Top of Information

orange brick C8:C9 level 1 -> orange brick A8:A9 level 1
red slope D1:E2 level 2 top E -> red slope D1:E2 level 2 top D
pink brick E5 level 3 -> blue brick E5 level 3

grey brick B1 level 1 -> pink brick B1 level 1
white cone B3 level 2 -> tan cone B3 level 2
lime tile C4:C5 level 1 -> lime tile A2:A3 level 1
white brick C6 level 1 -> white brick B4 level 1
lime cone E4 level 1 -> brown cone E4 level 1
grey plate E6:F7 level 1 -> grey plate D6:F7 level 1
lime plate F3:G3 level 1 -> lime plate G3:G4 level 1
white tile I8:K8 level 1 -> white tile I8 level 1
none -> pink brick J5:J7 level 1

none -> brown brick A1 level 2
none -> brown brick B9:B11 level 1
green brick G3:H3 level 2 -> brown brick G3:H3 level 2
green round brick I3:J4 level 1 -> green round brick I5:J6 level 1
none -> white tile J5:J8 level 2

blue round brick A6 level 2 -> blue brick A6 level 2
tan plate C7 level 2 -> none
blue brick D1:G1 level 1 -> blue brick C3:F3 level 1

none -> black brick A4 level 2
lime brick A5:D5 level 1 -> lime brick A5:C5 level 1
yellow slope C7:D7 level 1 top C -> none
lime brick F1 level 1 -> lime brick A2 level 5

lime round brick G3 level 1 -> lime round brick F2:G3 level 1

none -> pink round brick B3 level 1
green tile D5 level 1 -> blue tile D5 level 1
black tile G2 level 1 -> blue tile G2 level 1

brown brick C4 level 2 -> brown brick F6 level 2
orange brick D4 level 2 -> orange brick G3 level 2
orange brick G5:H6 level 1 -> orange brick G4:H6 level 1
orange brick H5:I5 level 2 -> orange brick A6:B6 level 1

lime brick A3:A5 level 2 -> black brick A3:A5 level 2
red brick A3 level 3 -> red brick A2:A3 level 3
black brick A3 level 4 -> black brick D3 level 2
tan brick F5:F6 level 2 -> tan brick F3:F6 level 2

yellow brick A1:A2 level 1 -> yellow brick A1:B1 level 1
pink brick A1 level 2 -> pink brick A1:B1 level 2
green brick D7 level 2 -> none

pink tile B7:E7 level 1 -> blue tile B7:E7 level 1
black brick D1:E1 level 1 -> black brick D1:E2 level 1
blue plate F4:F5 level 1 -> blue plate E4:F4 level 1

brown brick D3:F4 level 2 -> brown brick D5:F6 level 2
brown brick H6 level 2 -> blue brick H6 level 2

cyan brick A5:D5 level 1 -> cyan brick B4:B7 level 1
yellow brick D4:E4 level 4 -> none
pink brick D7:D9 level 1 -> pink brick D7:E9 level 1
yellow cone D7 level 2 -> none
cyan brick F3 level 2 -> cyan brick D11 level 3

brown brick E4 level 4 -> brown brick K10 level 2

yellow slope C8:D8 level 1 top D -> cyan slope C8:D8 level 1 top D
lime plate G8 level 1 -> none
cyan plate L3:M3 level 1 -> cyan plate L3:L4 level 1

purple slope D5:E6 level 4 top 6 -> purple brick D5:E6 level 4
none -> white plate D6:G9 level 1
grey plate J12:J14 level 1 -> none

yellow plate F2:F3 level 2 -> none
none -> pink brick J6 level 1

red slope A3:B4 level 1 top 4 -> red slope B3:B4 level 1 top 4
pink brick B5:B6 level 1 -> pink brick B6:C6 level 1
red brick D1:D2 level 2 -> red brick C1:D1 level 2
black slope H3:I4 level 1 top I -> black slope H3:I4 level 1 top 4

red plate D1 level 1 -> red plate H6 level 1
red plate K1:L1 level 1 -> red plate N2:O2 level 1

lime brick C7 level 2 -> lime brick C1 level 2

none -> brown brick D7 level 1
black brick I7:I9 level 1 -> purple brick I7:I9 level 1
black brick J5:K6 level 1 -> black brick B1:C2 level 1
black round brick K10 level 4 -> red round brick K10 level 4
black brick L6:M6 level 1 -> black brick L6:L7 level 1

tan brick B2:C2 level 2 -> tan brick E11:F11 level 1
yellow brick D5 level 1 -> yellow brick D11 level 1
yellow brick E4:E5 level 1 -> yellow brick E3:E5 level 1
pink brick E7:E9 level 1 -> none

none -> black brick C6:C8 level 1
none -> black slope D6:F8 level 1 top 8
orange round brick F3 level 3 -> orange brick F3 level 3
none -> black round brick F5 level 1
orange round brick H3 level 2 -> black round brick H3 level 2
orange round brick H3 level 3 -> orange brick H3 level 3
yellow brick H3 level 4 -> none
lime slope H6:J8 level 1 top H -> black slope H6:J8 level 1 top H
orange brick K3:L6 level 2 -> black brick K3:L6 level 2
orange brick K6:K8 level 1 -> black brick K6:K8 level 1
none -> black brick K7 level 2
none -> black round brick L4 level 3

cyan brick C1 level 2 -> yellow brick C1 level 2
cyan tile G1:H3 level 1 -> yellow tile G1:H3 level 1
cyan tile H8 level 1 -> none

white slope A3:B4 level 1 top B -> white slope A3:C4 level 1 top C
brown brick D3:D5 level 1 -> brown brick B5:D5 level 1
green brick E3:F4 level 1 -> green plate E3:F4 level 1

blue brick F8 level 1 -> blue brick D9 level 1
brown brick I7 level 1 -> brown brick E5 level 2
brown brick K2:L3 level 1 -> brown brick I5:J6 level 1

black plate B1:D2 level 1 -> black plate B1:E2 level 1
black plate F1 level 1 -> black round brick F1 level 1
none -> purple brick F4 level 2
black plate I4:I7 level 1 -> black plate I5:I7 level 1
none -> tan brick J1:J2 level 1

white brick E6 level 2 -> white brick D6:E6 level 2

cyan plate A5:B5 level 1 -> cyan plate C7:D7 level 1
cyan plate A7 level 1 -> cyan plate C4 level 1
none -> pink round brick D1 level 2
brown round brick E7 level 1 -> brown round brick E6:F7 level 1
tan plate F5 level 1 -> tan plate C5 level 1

Bottom of Information

Assignment:
Using the records above, restate word for word the lines from the one with "pink brick E5" through the one with "lime cone E4 level 1 -> brown cone E4 level 1", both included.

Exercise answer:
pink brick E5 level 3 -> blue brick E5 level 3

grey brick B1 level 1 -> pink brick B1 level 1
white cone B3 level 2 -> tan cone B3 level 2
lime tile C4:C5 level 1 -> lime tile A2:A3 level 1
white brick C6 level 1 -> white brick B4 level 1
lime cone E4 level 1 -> brown cone E4 level 1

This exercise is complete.